** Problem requirements **
Every entry must be copied word for word.

[Material to process — start]

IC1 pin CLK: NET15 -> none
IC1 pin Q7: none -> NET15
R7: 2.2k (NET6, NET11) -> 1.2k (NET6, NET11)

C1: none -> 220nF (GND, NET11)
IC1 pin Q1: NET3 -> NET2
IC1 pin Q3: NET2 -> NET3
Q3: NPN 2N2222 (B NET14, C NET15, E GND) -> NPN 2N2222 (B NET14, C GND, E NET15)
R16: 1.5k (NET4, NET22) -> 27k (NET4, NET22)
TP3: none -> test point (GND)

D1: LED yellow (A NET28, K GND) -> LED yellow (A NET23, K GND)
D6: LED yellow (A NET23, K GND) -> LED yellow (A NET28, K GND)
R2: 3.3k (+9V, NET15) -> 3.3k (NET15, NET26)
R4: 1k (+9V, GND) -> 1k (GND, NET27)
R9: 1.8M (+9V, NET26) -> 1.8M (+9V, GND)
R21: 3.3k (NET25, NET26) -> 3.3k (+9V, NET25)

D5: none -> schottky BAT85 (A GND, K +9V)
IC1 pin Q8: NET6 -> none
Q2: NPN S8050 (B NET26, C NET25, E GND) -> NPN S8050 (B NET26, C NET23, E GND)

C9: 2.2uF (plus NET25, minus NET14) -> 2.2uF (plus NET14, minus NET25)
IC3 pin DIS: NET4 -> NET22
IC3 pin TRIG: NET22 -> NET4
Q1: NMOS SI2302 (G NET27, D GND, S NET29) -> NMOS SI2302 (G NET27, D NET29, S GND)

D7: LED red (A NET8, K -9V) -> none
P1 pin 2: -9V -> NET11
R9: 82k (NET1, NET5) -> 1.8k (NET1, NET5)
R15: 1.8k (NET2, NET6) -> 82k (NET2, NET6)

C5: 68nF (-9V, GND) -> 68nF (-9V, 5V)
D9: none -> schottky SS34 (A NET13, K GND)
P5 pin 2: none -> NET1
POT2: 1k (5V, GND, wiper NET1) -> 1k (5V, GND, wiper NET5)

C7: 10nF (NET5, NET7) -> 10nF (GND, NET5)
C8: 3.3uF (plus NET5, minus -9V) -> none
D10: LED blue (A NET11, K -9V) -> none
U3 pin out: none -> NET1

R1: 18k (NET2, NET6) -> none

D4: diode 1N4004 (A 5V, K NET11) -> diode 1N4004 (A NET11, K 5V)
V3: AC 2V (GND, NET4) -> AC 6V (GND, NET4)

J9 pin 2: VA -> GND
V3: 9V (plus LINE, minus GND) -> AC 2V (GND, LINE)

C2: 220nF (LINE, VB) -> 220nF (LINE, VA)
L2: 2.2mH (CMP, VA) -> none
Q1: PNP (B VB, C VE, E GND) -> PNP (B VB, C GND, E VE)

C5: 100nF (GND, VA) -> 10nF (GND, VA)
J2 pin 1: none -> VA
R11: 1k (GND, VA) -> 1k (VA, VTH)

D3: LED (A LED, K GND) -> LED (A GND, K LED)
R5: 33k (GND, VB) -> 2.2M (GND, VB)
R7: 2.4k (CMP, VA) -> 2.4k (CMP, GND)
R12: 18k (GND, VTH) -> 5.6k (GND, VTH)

[Material to process — finish]

** Output below **
IC1 pin CLK: NET15 -> none
IC1 pin Q7: none -> NET15
R7: 2.2k (NET6, NET11) -> 1.2k (NET6, NET11)

C1: none -> 220nF (GND, NET11)
IC1 pin Q1: NET3 -> NET2
IC1 pin Q3: NET2 -> NET3
Q3: NPN 2N2222 (B NET14, C NET15, E GND) -> NPN 2N2222 (B NET14, C GND, E NET15)
R16: 1.5k (NET4, NET22) -> 27k (NET4, NET22)
TP3: none -> test point (GND)

D1: LED yellow (A NET28, K GND) -> LED yellow (A NET23, K GND)
D6: LED yellow (A NET23, K GND) -> LED yellow (A NET28, K GND)
R2: 3.3k (+9V, NET15) -> 3.3k (NET15, NET26)
R4: 1k (+9V, GND) -> 1k (GND, NET27)
R9: 1.8M (+9V, NET26) -> 1.8M (+9V, GND)
R21: 3.3k (NET25, NET26) -> 3.3k (+9V, NET25)

D5: none -> schottky BAT85 (A GND, K +9V)
IC1 pin Q8: NET6 -> none
Q2: NPN S8050 (B NET26, C NET25, E GND) -> NPN S8050 (B NET26, C NET23, E GND)

C9: 2.2uF (plus NET25, minus NET14) -> 2.2uF (plus NET14, minus NET25)
IC3 pin DIS: NET4 -> NET22
IC3 pin TRIG: NET22 -> NET4
Q1: NMOS SI2302 (G NET27, D GND, S NET29) -> NMOS SI2302 (G NET27, D NET29, S GND)

D7: LED red (A NET8, K -9V) -> none
P1 pin 2: -9V -> NET11
R9: 82k (NET1, NET5) -> 1.8k (NET1, NET5)
R15: 1.8k (NET2, NET6) -> 82k (NET2, NET6)

C5: 68nF (-9V, GND) -> 68nF (-9V, 5V)
D9: none -> schottky SS34 (A NET13, K GND)
P5 pin 2: none -> NET1
POT2: 1k (5V, GND, wiper NET1) -> 1k (5V, GND, wiper NET5)

C7: 10nF (NET5, NET7) -> 10nF (GND, NET5)
C8: 3.3uF (plus NET5, minus -9V) -> none
D10: LED blue (A NET11, K -9V) -> none
U3 pin out: none -> NET1

R1: 18k (NET2, NET6) -> none

D4: diode 1N4004 (A 5V, K NET11) -> diode 1N4004 (A NET11, K 5V)
V3: AC 2V (GND, NET4) -> AC 6V (GND, NET4)

J9 pin 2: VA -> GND
V3: 9V (plus LINE, minus GND) -> AC 2V (GND, LINE)

C2: 220nF (LINE, VB) -> 220nF (LINE, VA)
L2: 2.2mH (CMP, VA) -> none
Q1: PNP (B VB, C VE, E GND) -> PNP (B VB, C GND, E VE)

C5: 100nF (GND, VA) -> 10nF (GND, VA)
J2 pin 1: none -> VA
R11: 1k (GND, VA) -> 1k (VA, VTH)

D3: LED (A LED, K GND) -> LED (A GND, K LED)
R5: 33k (GND, VB) -> 2.2M (GND, VB)
R7: 2.4k (CMP, VA) -> 2.4k (CMP, GND)
R12: 18k (GND, VTH) -> 5.6k (GND, VTH)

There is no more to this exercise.